(Before-and-after object listings)
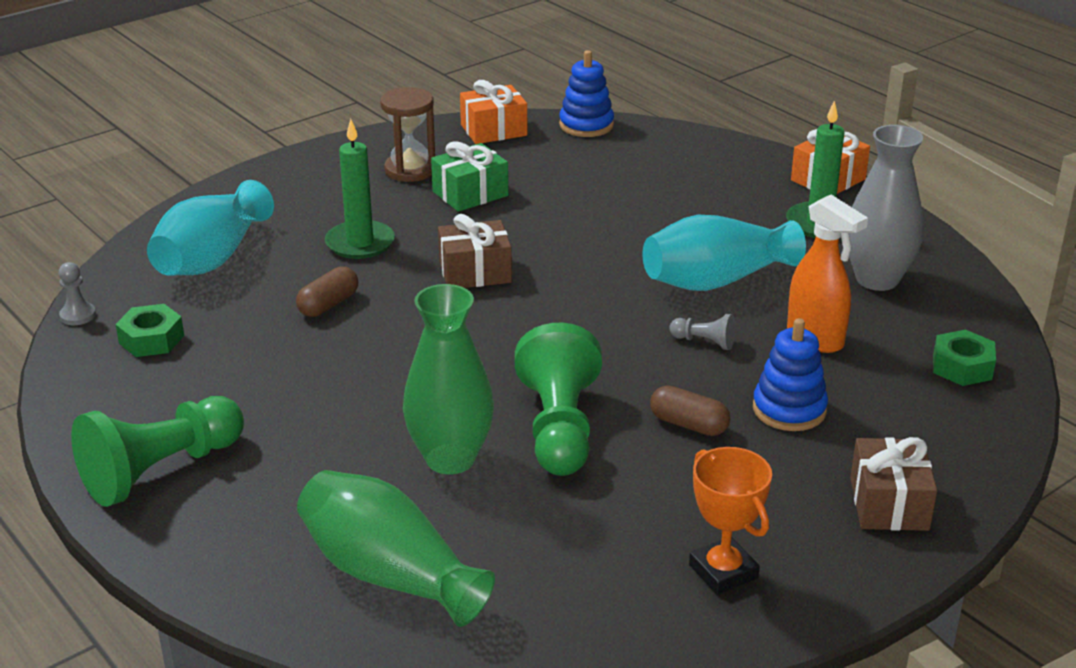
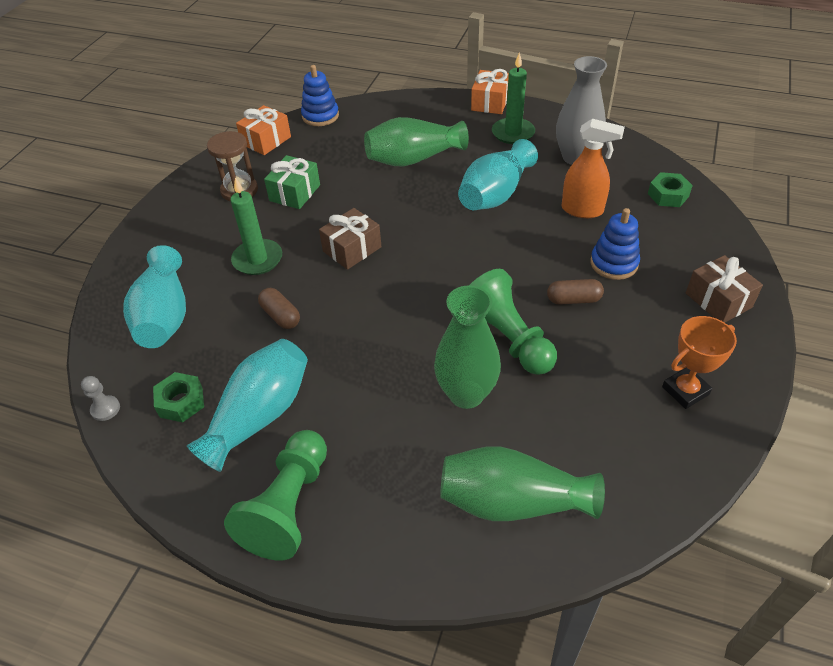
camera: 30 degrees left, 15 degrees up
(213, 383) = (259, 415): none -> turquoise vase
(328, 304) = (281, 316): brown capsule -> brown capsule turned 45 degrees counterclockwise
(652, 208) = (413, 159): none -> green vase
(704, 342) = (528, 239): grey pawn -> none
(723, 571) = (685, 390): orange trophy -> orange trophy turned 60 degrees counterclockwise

* * *

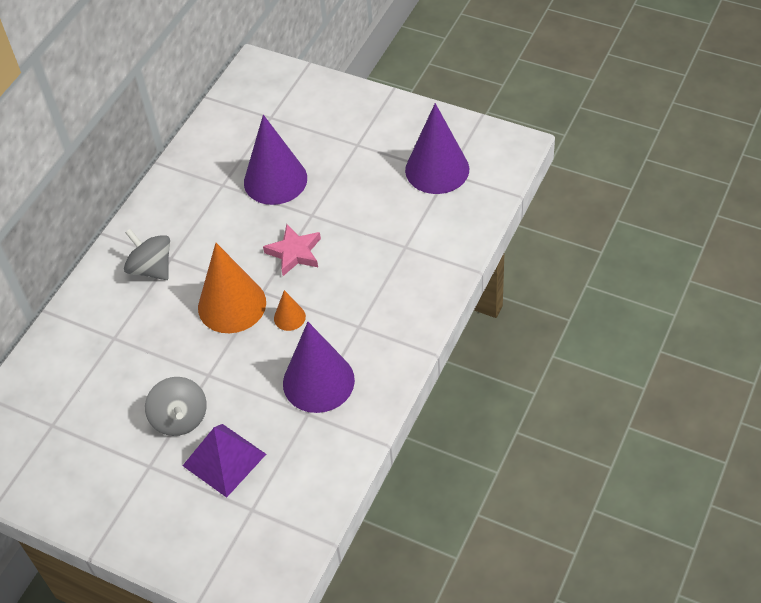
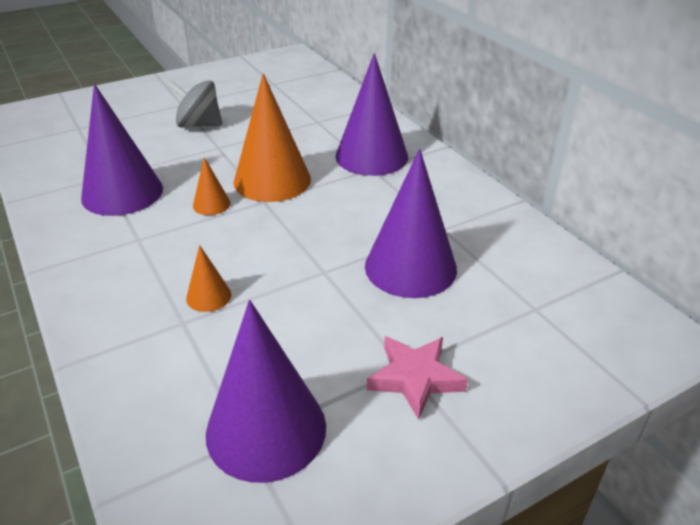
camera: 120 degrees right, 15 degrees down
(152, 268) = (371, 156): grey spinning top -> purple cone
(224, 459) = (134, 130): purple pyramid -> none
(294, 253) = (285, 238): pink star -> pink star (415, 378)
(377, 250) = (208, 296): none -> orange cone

WORK TO COMPLETE =>
Set down, unchanged, only those lines above that fall between the line with "camera: 30 degrees left, 15 degrees up" and the line with "(704, 342) = (528, 239): grey pawn -> none", the two end lines included.

TASK RESULT =>
camera: 30 degrees left, 15 degrees up
(213, 383) = (259, 415): none -> turquoise vase
(328, 304) = (281, 316): brown capsule -> brown capsule turned 45 degrees counterclockwise
(652, 208) = (413, 159): none -> green vase
(704, 342) = (528, 239): grey pawn -> none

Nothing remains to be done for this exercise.